[Provided entries]

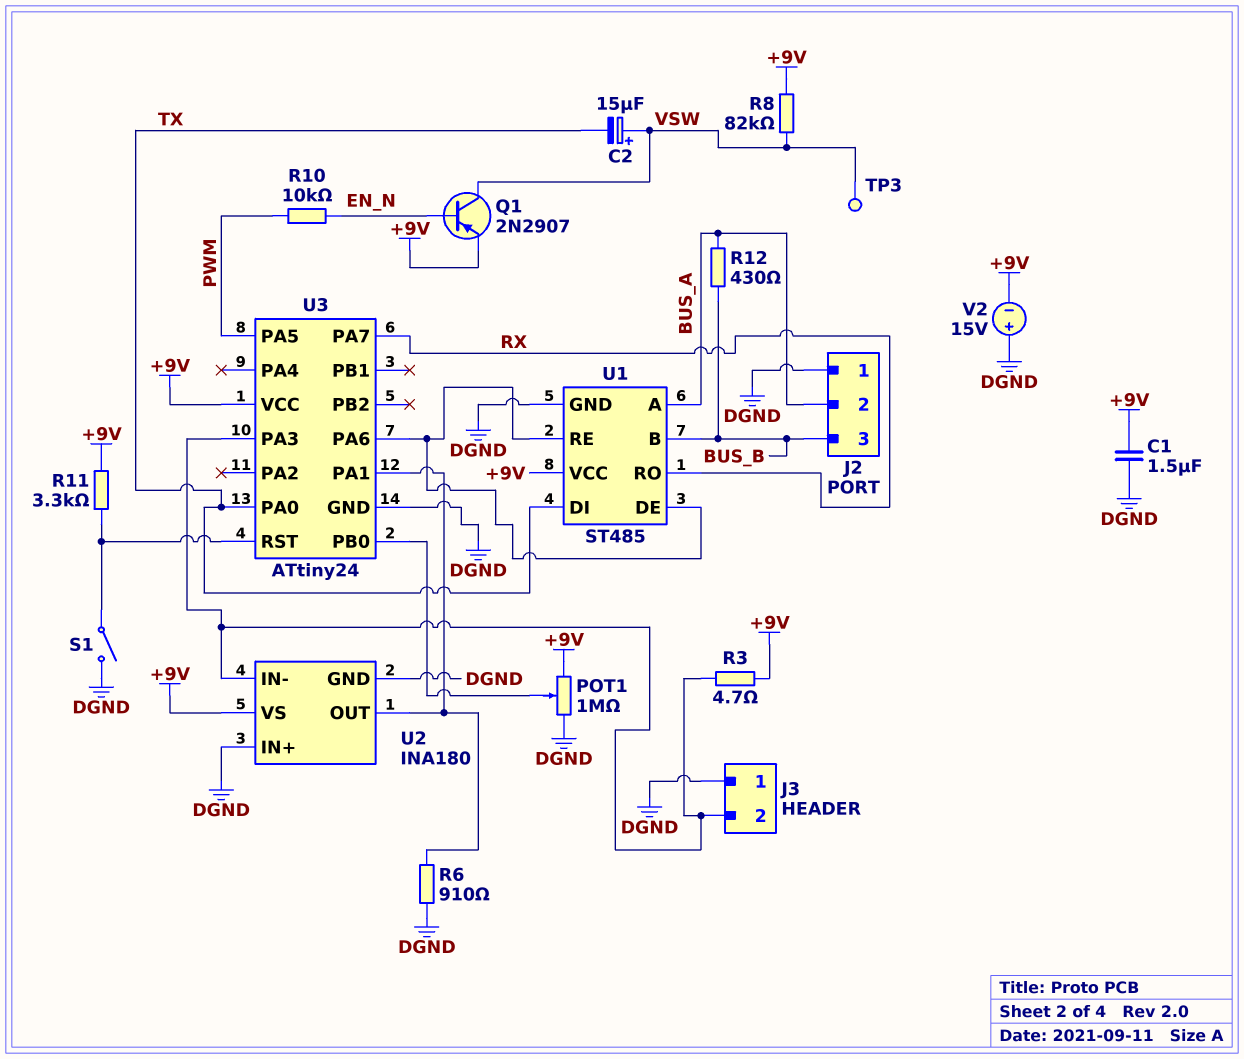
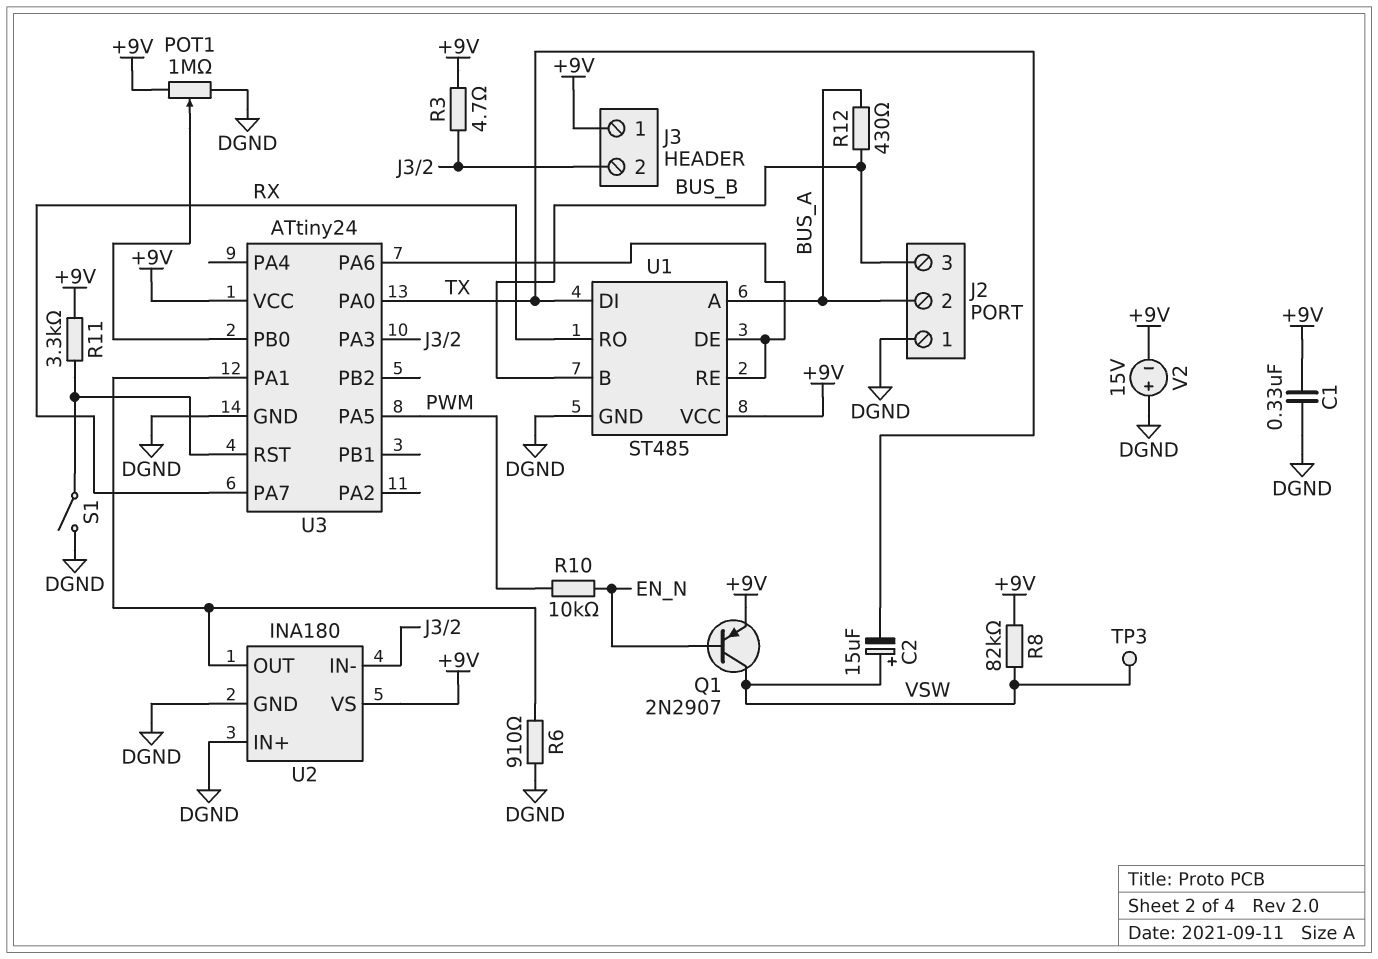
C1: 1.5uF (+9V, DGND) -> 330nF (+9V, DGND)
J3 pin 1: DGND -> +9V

[/Provided entries]
[Provided entries]

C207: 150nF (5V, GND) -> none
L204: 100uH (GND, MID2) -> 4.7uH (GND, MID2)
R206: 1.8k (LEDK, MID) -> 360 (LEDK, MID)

[/Provided entries]
[Provided entries]

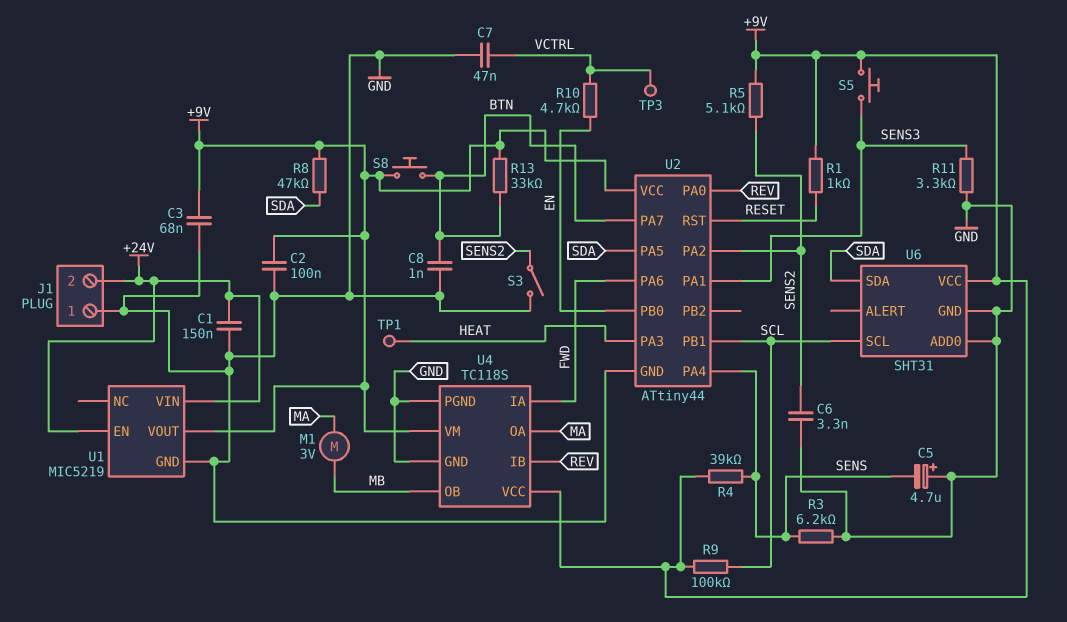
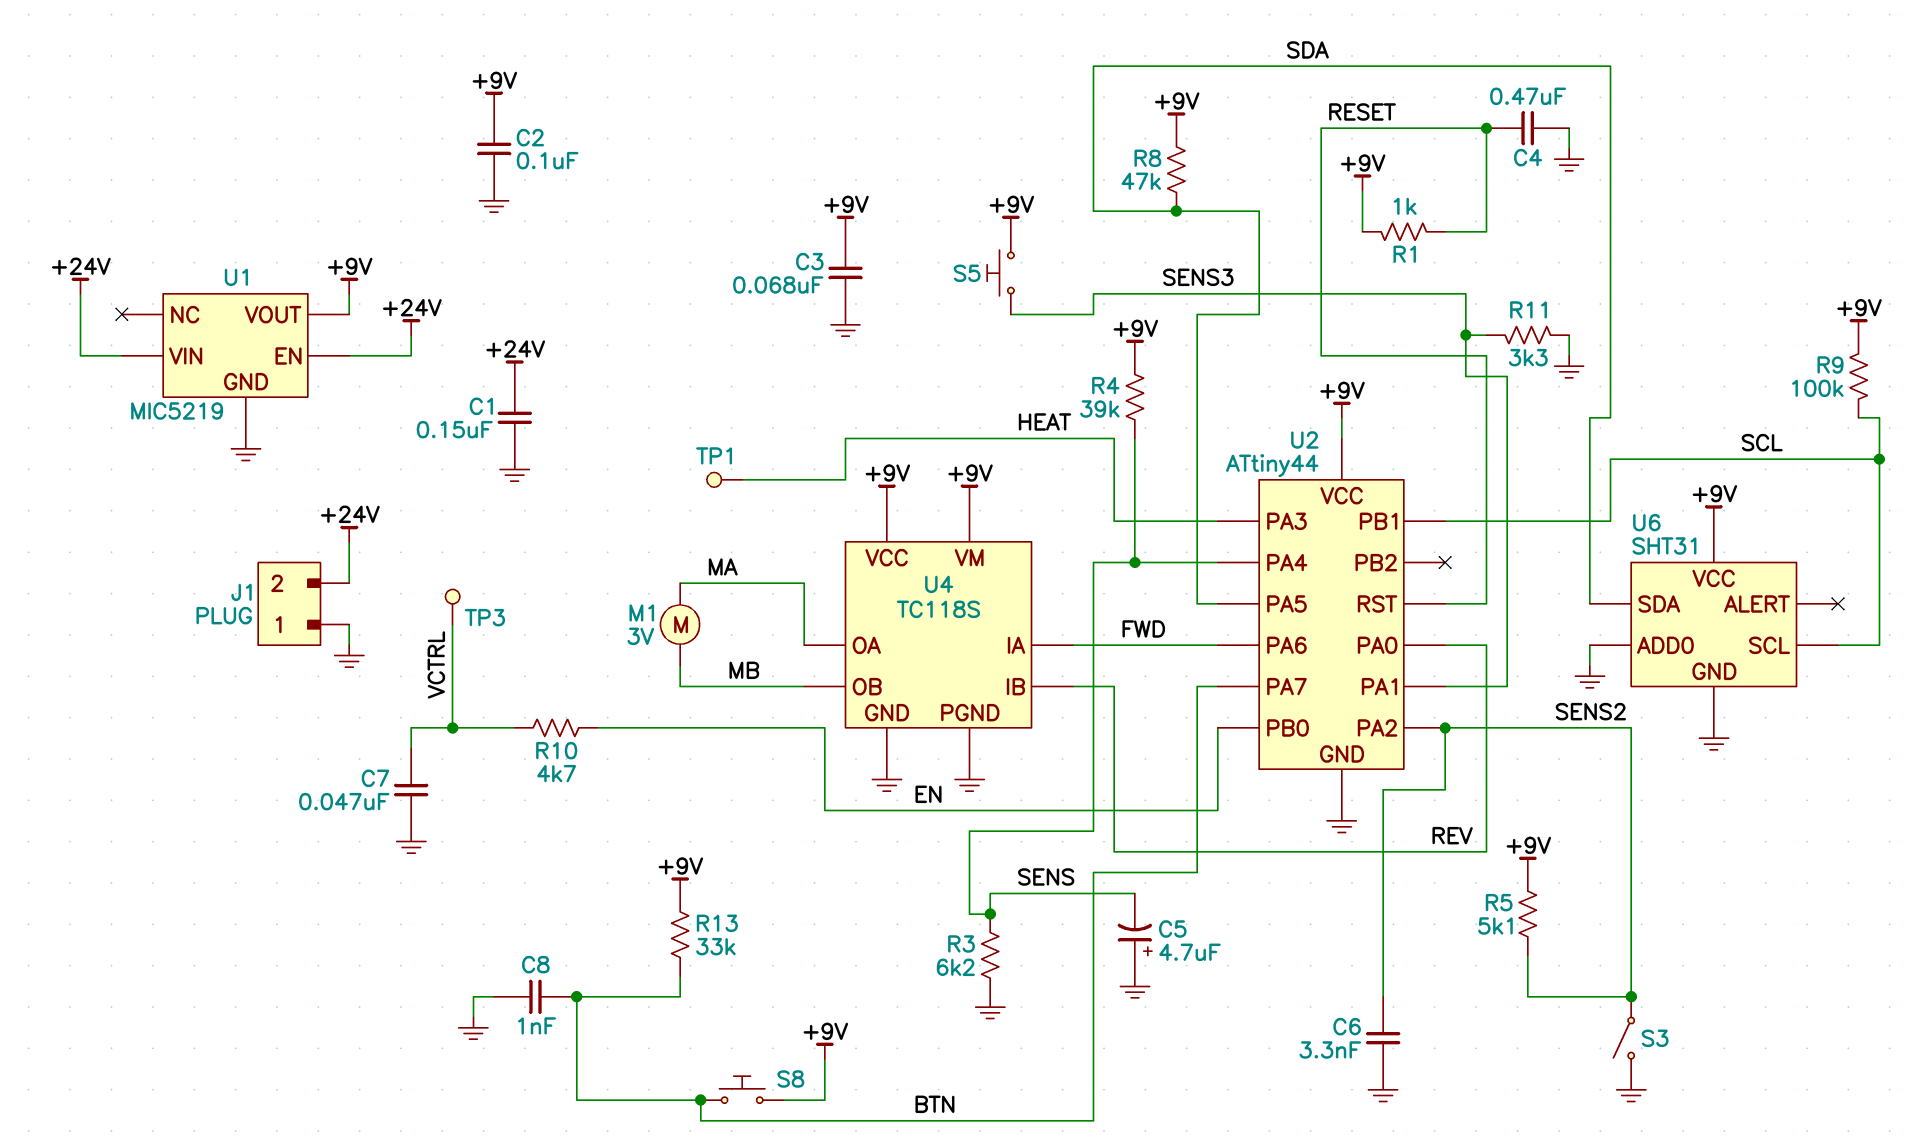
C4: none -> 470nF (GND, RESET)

[/Provided entries]

Description of the task:
Note every line of the entries in which "DGND" appears, and copy it down.

Exercise answer:
C1: 1.5uF (+9V, DGND) -> 330nF (+9V, DGND)
J3 pin 1: DGND -> +9V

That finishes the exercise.